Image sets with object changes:
===
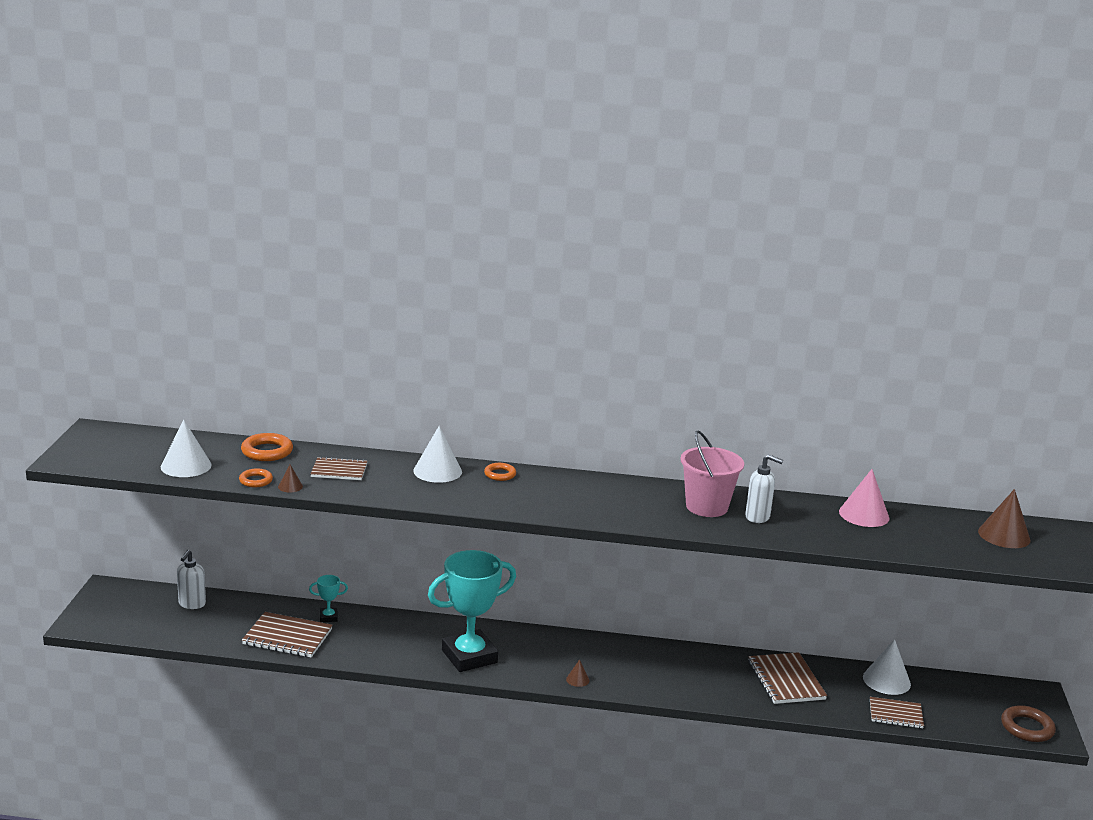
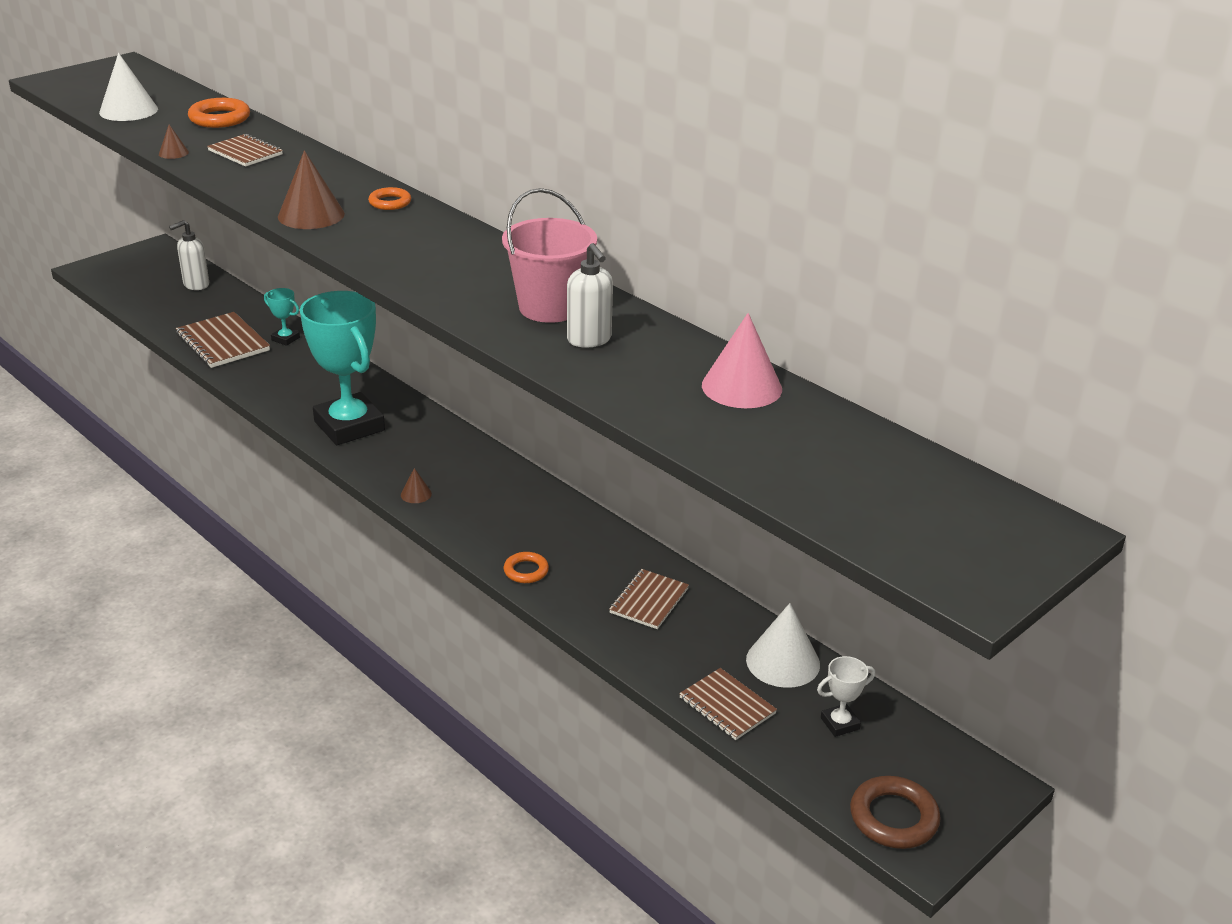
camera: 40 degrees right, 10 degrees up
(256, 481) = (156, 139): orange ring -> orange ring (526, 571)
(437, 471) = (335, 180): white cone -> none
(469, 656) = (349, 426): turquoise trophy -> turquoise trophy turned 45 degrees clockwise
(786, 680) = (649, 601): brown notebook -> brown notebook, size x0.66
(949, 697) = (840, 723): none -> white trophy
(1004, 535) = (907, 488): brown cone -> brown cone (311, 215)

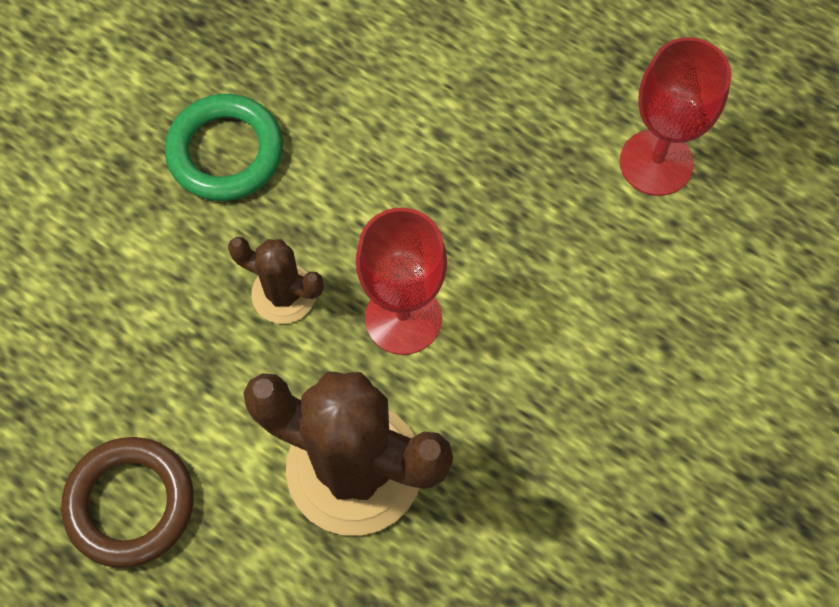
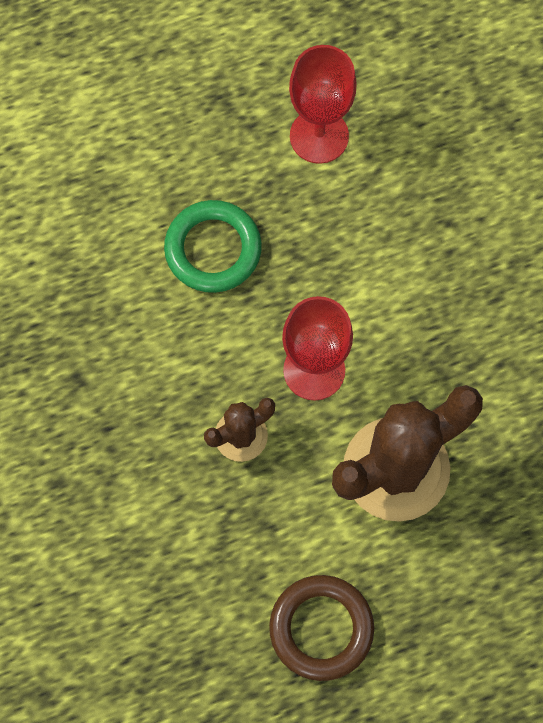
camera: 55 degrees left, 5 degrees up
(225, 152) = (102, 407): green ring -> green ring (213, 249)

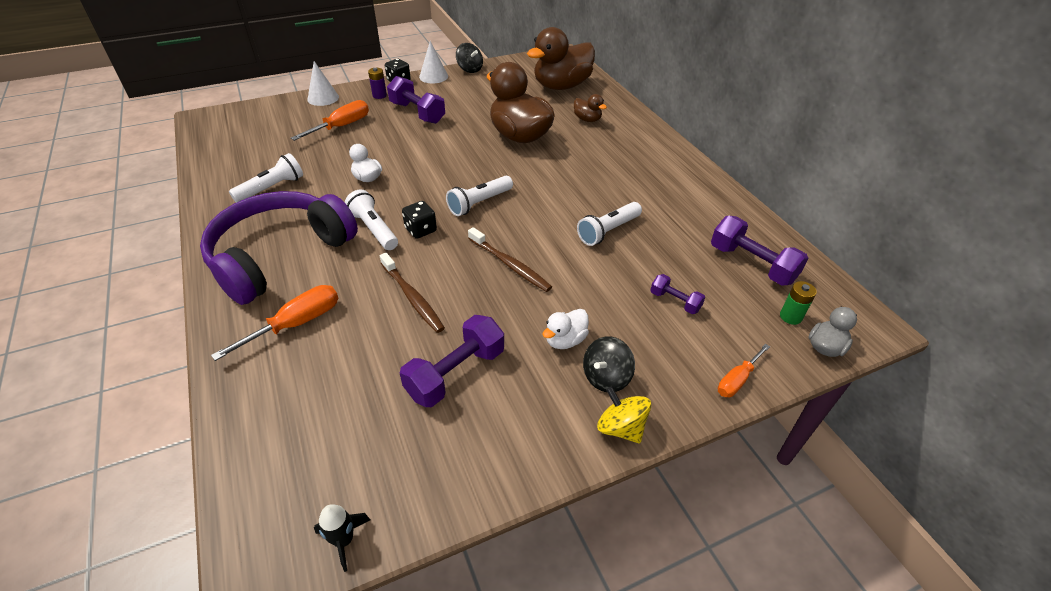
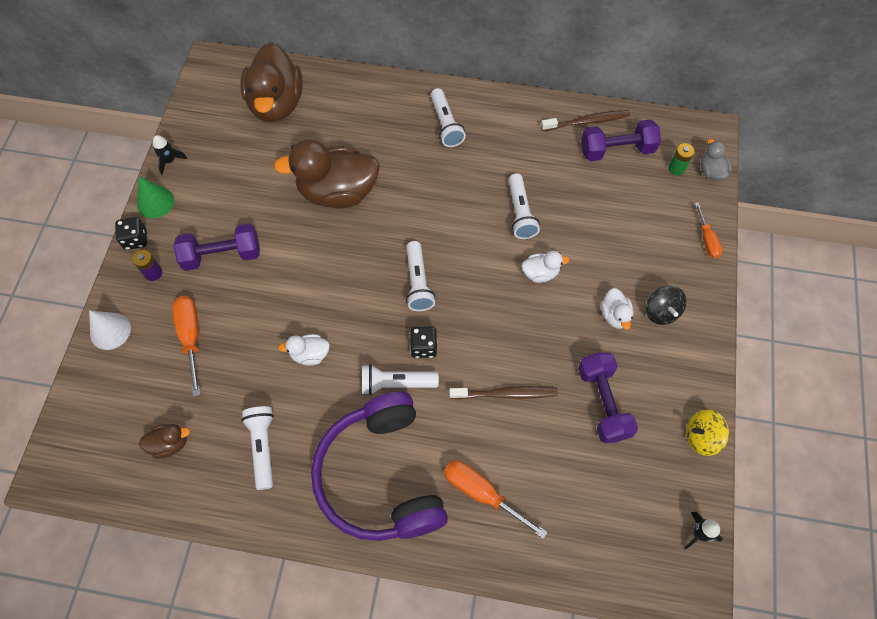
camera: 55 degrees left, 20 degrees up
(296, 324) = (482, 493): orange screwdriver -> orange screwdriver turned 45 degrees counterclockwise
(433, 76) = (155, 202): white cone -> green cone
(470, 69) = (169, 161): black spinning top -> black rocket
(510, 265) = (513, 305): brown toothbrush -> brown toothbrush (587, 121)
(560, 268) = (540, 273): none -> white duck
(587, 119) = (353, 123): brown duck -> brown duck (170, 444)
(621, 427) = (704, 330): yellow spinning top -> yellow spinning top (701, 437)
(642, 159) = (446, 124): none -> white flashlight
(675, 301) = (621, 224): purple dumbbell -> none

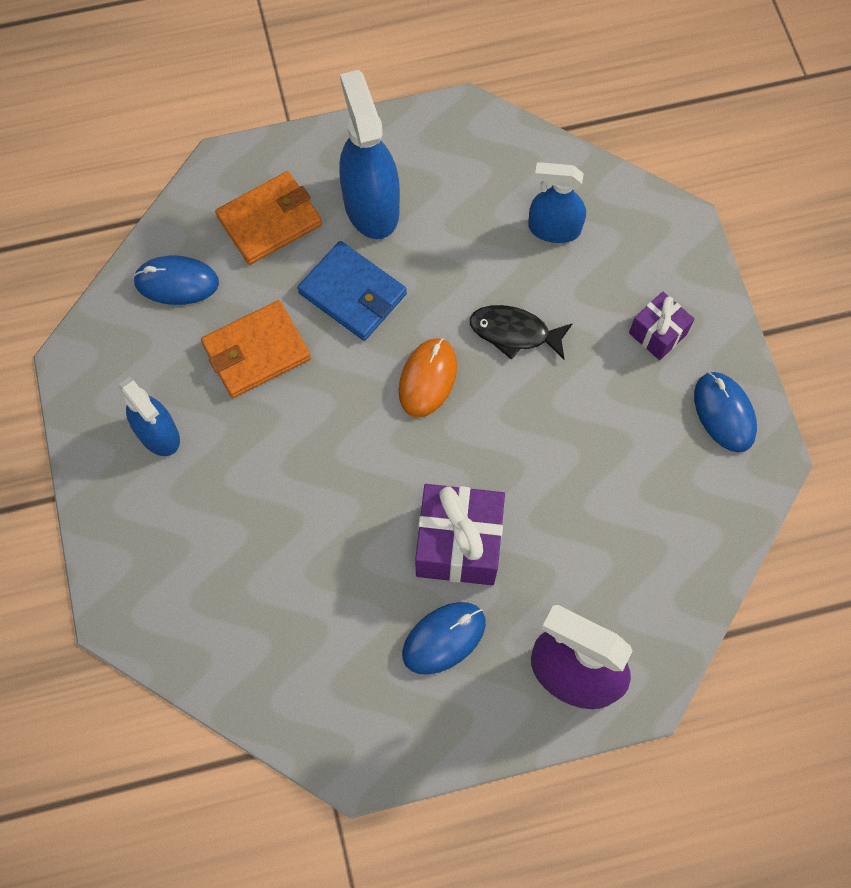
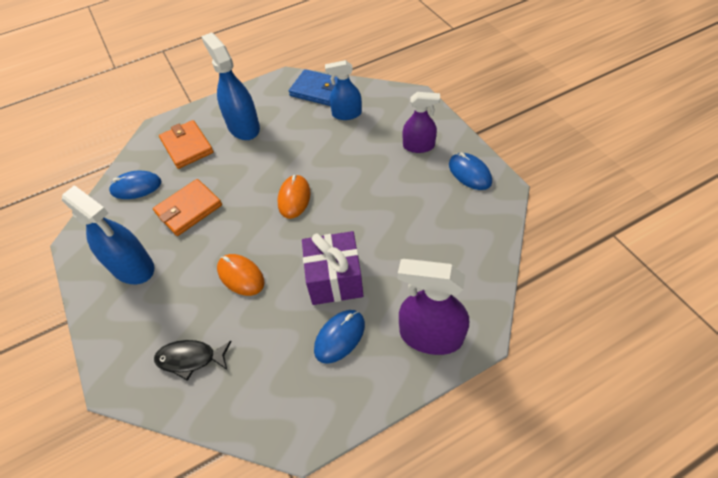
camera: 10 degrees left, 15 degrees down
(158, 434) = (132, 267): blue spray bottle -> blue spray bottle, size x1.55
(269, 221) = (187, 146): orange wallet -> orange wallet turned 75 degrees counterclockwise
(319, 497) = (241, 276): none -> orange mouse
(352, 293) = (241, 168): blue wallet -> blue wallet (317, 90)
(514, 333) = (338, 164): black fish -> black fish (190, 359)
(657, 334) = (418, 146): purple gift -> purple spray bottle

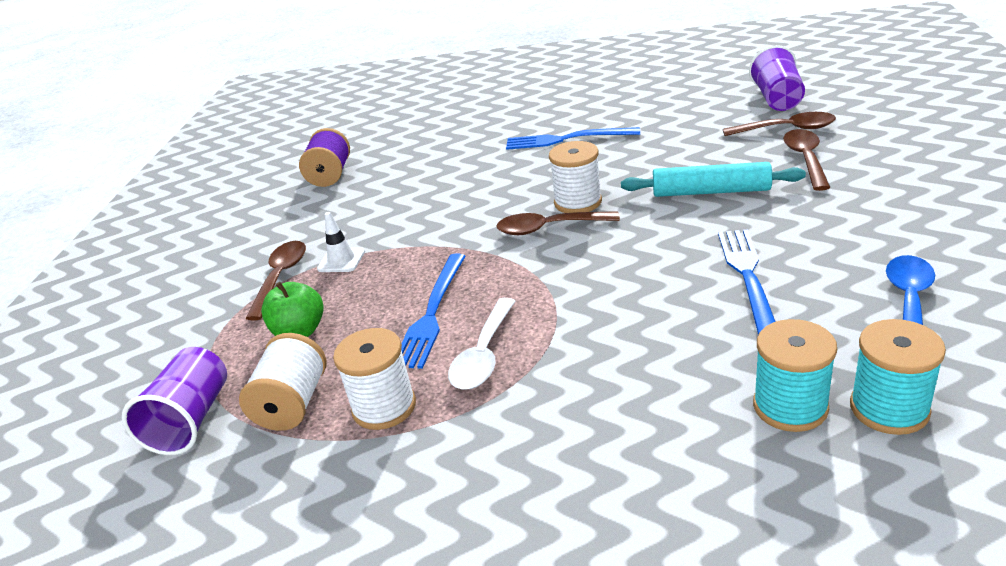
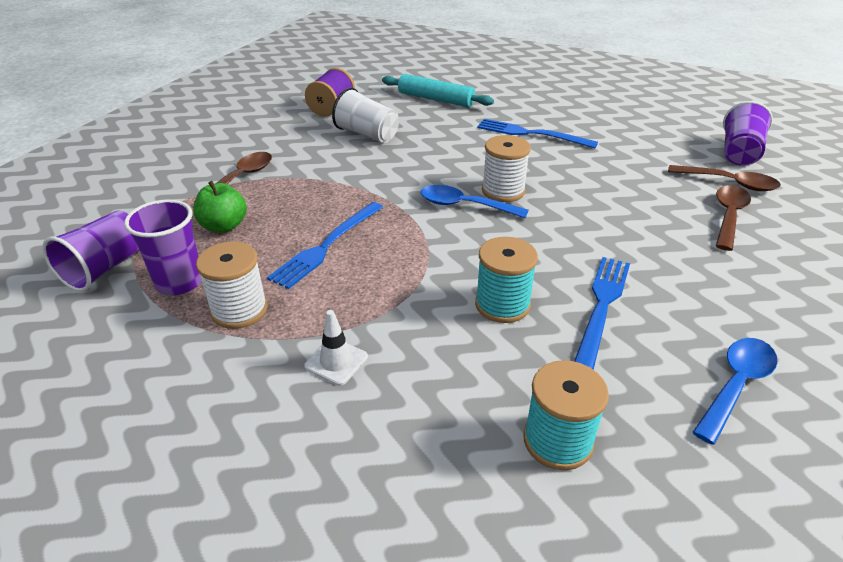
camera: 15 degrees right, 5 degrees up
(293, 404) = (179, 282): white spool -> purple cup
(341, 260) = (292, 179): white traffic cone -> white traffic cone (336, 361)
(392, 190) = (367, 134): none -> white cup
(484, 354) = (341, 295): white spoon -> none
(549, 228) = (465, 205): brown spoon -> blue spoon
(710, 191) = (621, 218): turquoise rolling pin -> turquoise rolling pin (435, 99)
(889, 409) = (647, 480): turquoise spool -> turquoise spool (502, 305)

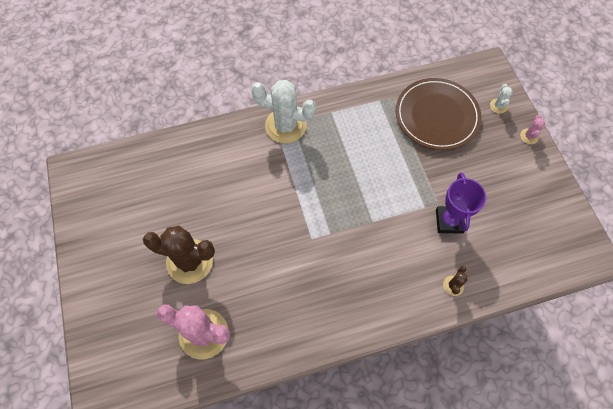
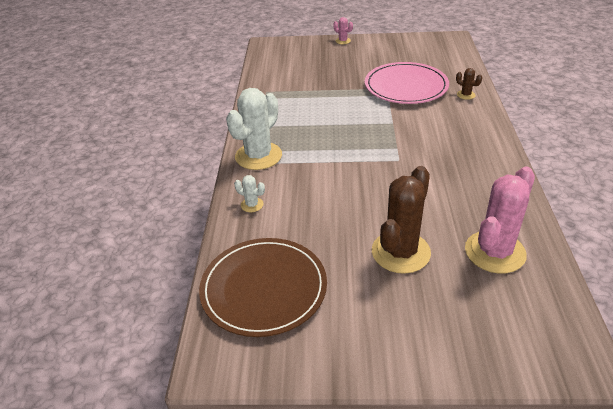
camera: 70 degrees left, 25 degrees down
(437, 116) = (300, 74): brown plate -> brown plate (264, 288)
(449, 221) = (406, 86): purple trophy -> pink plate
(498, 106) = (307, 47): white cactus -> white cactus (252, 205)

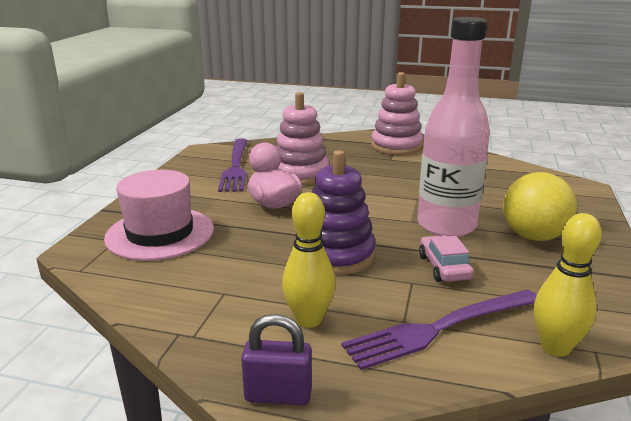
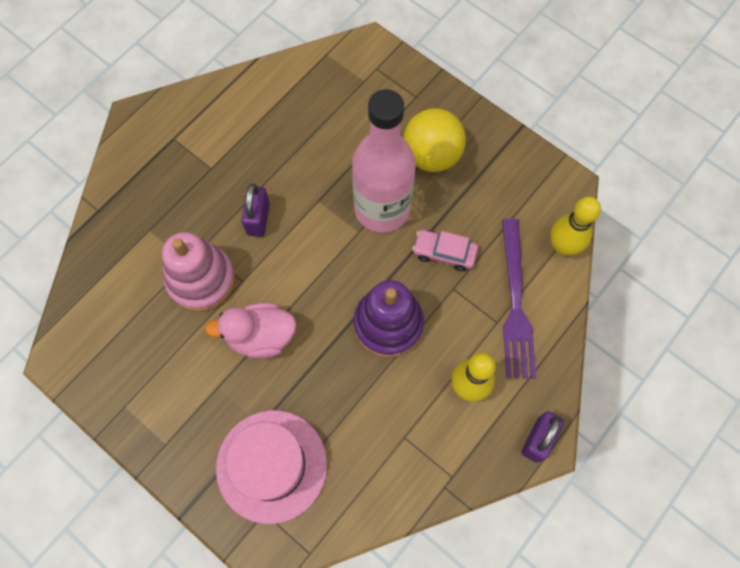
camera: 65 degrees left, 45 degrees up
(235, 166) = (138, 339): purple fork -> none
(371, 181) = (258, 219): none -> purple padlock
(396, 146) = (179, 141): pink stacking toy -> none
===
Copy every entry exactly; drop the pictures.

• [ANSWER BOX]
camera: 40 degrees right, 10 degrees up
(256, 481) = (156, 139): orange ring -> orange ring (526, 571)
(437, 471) = (335, 180): white cone -> none
(469, 656) = (349, 426): turquoise trophy -> turquoise trophy turned 45 degrees clockwise
(786, 680) = (649, 601): brown notebook -> brown notebook, size x0.66
(949, 697) = (840, 723): none -> white trophy
(1004, 535) = (907, 488): brown cone -> brown cone (311, 215)

camera: 55 degrees left, 5 degrees up
(225, 152) = (102, 407): green ring -> green ring (213, 249)

camera: 55 degrees left, 20 degrees up
(296, 324) = (482, 493): orange screwdriver -> orange screwdriver turned 45 degrees counterclockwise
(433, 76) = (155, 202): white cone -> green cone
(470, 69) = (169, 161): black spinning top -> black rocket
(510, 265) = (513, 305): brown toothbrush -> brown toothbrush (587, 121)
(560, 268) = (540, 273): none -> white duck
(587, 119) = (353, 123): brown duck -> brown duck (170, 444)
(621, 427) = (704, 330): yellow spinning top -> yellow spinning top (701, 437)
(642, 159) = (446, 124): none -> white flashlight
(675, 301) = (621, 224): purple dumbbell -> none

camera: 10 degrees left, 15 degrees down
(158, 434) = (132, 267): blue spray bottle -> blue spray bottle, size x1.55
(269, 221) = (187, 146): orange wallet -> orange wallet turned 75 degrees counterclockwise
(319, 497) = (241, 276): none -> orange mouse
(352, 293) = (241, 168): blue wallet -> blue wallet (317, 90)
(514, 333) = (338, 164): black fish -> black fish (190, 359)
(657, 334) = (418, 146): purple gift -> purple spray bottle

camera: 15 degrees right, 5 degrees up
(293, 404) = (179, 282): white spool -> purple cup
(341, 260) = (292, 179): white traffic cone -> white traffic cone (336, 361)
(392, 190) = (367, 134): none -> white cup
(484, 354) = (341, 295): white spoon -> none
(549, 228) = (465, 205): brown spoon -> blue spoon
(710, 191) = (621, 218): turquoise rolling pin -> turquoise rolling pin (435, 99)
(889, 409) = (647, 480): turquoise spool -> turquoise spool (502, 305)

camera: 70 degrees left, 25 degrees down
(437, 116) = (300, 74): brown plate -> brown plate (264, 288)
(449, 221) = (406, 86): purple trophy -> pink plate
(498, 106) = (307, 47): white cactus -> white cactus (252, 205)

camera: 65 degrees left, 45 degrees up
(235, 166) = (138, 339): purple fork -> none
(371, 181) = (258, 219): none -> purple padlock
(396, 146) = (179, 141): pink stacking toy -> none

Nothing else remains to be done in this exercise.